> [ACTIVITY] After locating "C4: 100nF (3V3, GND) -> none" in the listing below, copy that line and each one after it exactly, ending with the line that has "R5: 6.2k (3V3, N5) -> 4.7k (3V3, N5)".

(EXTRACTED DATA)

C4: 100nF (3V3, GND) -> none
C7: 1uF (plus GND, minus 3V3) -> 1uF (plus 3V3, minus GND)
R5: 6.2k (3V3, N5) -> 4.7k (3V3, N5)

(End EXTRACTED DATA)
(EXTRACTED DATA)

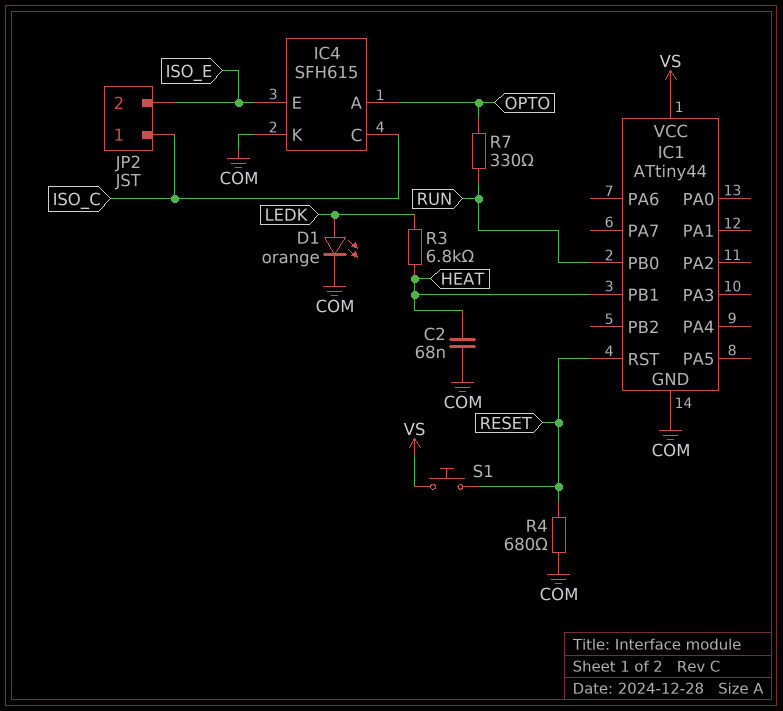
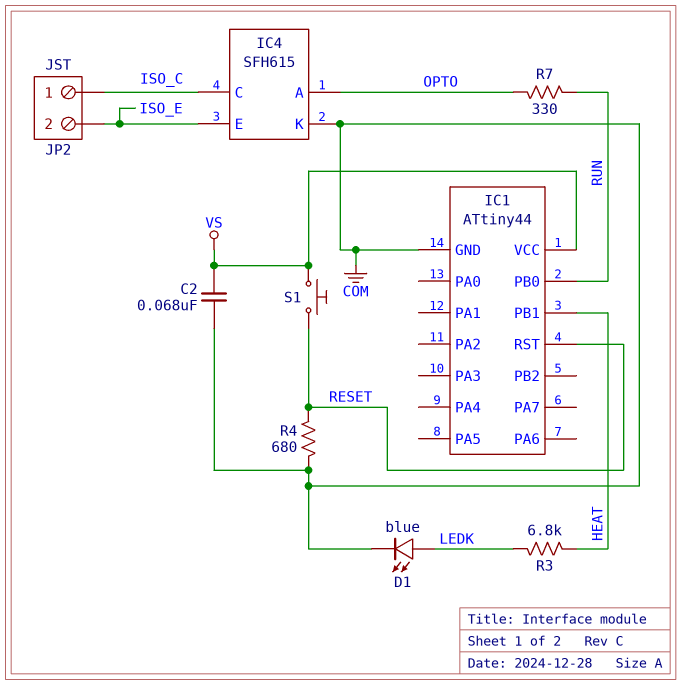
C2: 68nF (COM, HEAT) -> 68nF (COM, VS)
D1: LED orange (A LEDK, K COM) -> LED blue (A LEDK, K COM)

(End EXTRACTED DATA)

> [ANSWER TO THIS EXERCISE]
C4: 100nF (3V3, GND) -> none
C7: 1uF (plus GND, minus 3V3) -> 1uF (plus 3V3, minus GND)
R5: 6.2k (3V3, N5) -> 4.7k (3V3, N5)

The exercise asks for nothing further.